● Work request:
Since the records include pictures, leave those out while you reproduce exactly and only the lines from the one containing "green brick C1:D1 level 1 -> none" through the one containing "brown brick F6", inclusive.

*** Begin section ***

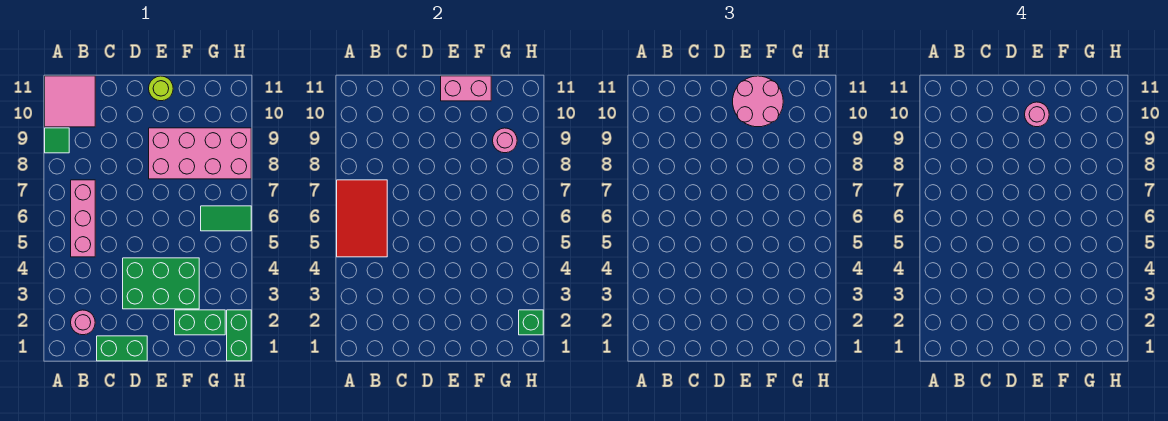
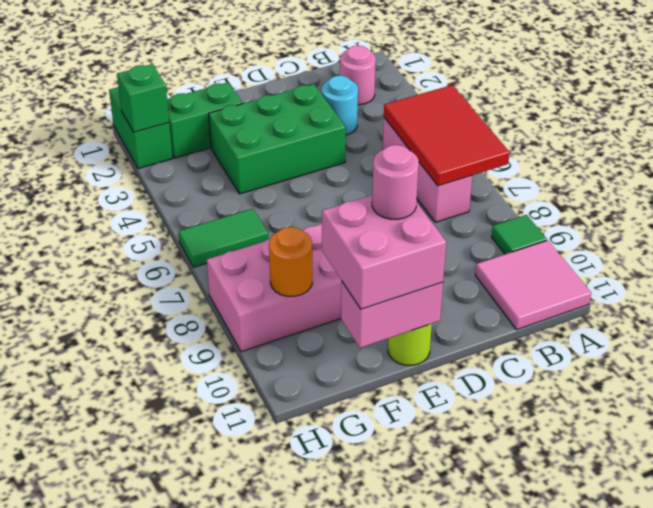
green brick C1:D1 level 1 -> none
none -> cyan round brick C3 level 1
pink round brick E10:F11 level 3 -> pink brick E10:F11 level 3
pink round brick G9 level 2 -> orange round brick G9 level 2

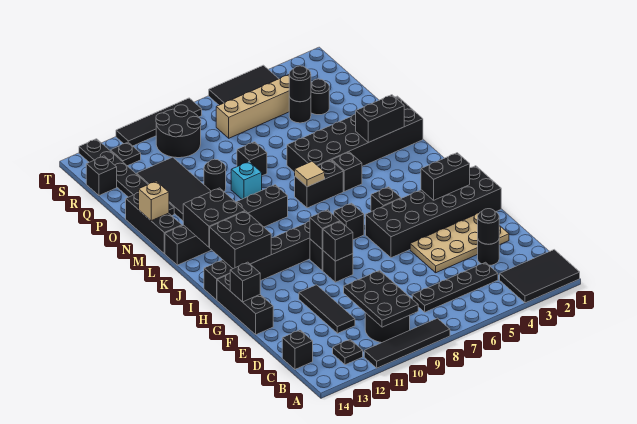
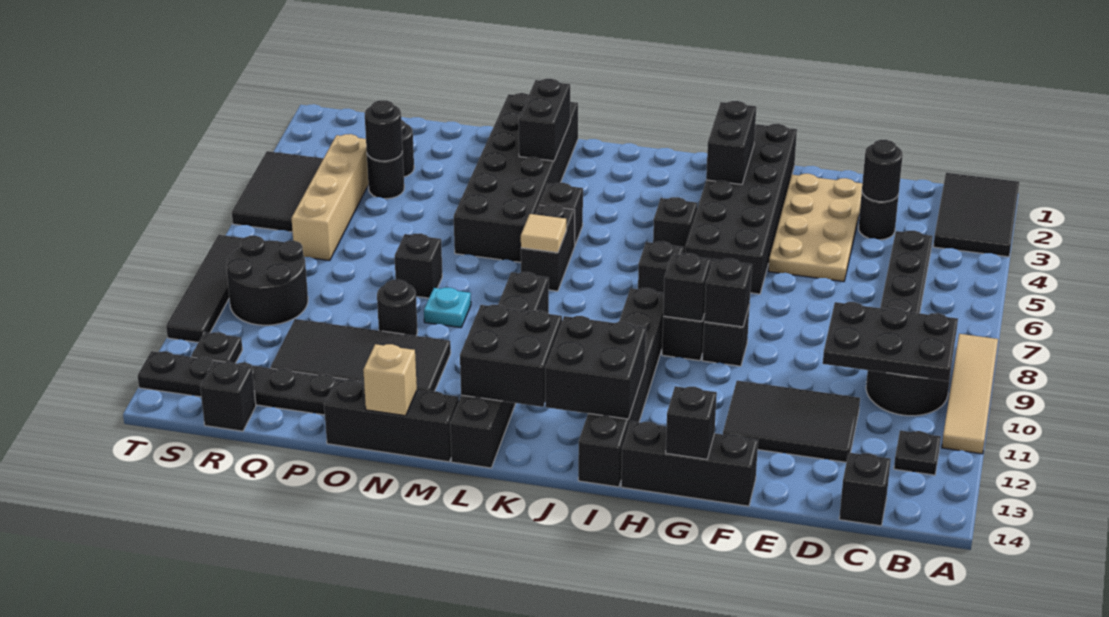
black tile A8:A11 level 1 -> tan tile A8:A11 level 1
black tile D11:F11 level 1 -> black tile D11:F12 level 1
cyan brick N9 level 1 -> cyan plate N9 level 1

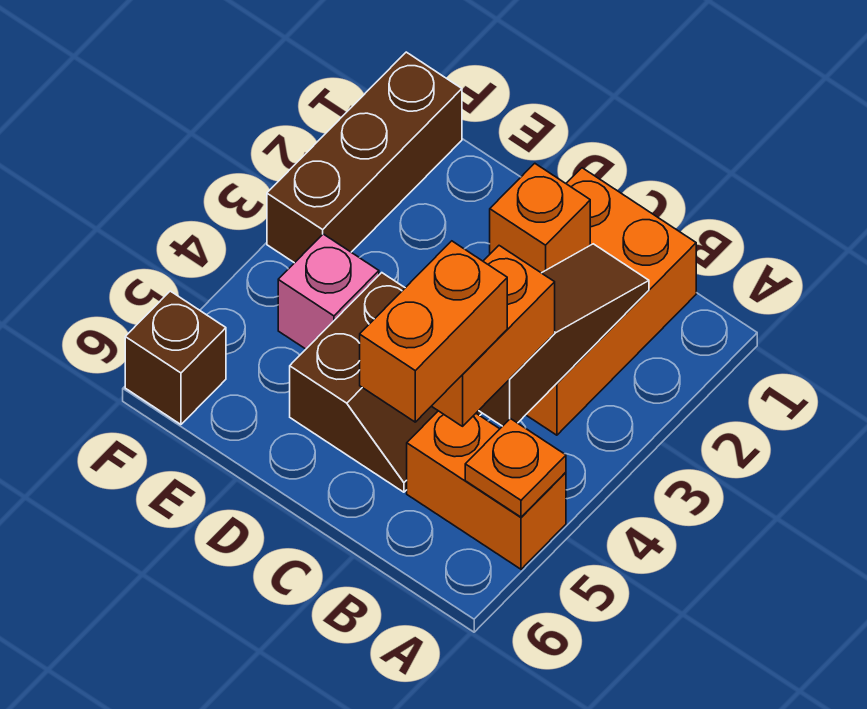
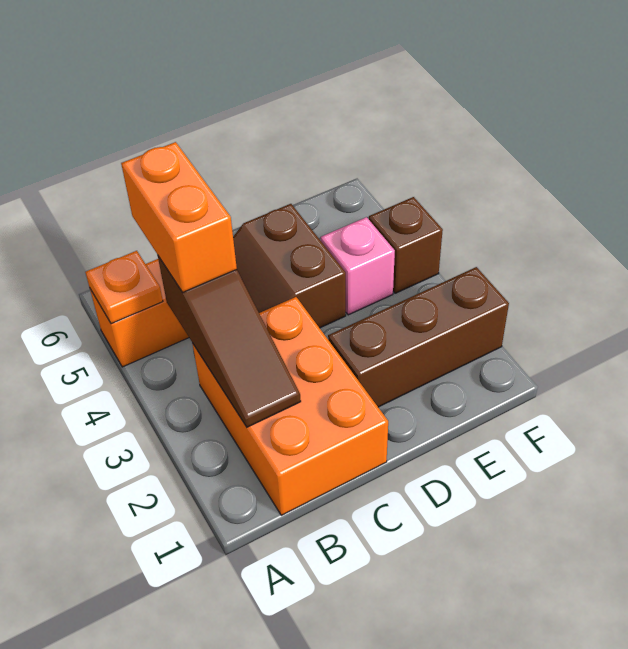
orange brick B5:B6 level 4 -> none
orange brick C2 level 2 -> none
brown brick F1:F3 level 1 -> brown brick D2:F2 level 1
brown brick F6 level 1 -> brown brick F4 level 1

*** End section ***
*** Begin section ***

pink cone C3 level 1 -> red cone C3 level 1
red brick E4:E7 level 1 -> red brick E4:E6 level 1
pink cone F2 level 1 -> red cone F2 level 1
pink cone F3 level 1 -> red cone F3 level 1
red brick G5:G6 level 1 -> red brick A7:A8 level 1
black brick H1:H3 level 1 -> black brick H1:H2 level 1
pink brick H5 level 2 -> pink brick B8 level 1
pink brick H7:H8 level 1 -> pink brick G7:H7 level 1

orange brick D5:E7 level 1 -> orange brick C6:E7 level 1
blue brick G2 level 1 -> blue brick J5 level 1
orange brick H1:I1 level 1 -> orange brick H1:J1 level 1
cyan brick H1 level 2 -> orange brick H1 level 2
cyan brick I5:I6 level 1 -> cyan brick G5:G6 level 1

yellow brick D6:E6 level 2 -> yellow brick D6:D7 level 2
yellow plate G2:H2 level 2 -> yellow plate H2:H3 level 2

*** End section ***

● Written solution:
green brick C1:D1 level 1 -> none
none -> cyan round brick C3 level 1
pink round brick E10:F11 level 3 -> pink brick E10:F11 level 3
pink round brick G9 level 2 -> orange round brick G9 level 2

black tile A8:A11 level 1 -> tan tile A8:A11 level 1
black tile D11:F11 level 1 -> black tile D11:F12 level 1
cyan brick N9 level 1 -> cyan plate N9 level 1

orange brick B5:B6 level 4 -> none
orange brick C2 level 2 -> none
brown brick F1:F3 level 1 -> brown brick D2:F2 level 1
brown brick F6 level 1 -> brown brick F4 level 1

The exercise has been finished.